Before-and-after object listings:
--- --- ---
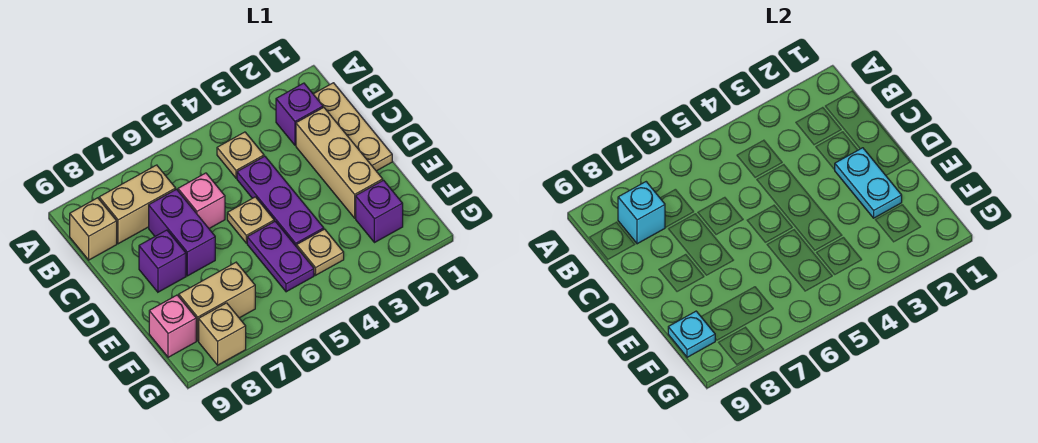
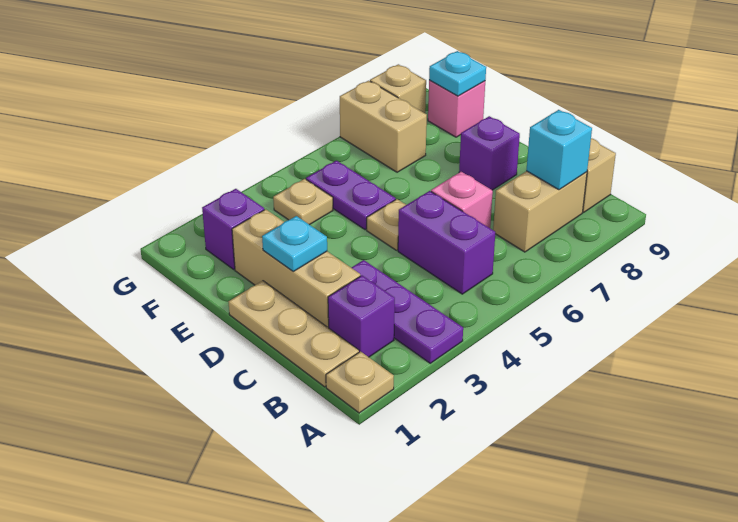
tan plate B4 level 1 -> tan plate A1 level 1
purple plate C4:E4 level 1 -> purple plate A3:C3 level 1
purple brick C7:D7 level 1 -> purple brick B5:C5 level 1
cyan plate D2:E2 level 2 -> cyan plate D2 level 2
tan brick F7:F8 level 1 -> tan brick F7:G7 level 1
--- --- ---
* Work task:
Reproduce every entry above in full and exactly, though not its pictures.

* Answer:
tan plate B4 level 1 -> tan plate A1 level 1
purple plate C4:E4 level 1 -> purple plate A3:C3 level 1
purple brick C7:D7 level 1 -> purple brick B5:C5 level 1
cyan plate D2:E2 level 2 -> cyan plate D2 level 2
tan brick F7:F8 level 1 -> tan brick F7:G7 level 1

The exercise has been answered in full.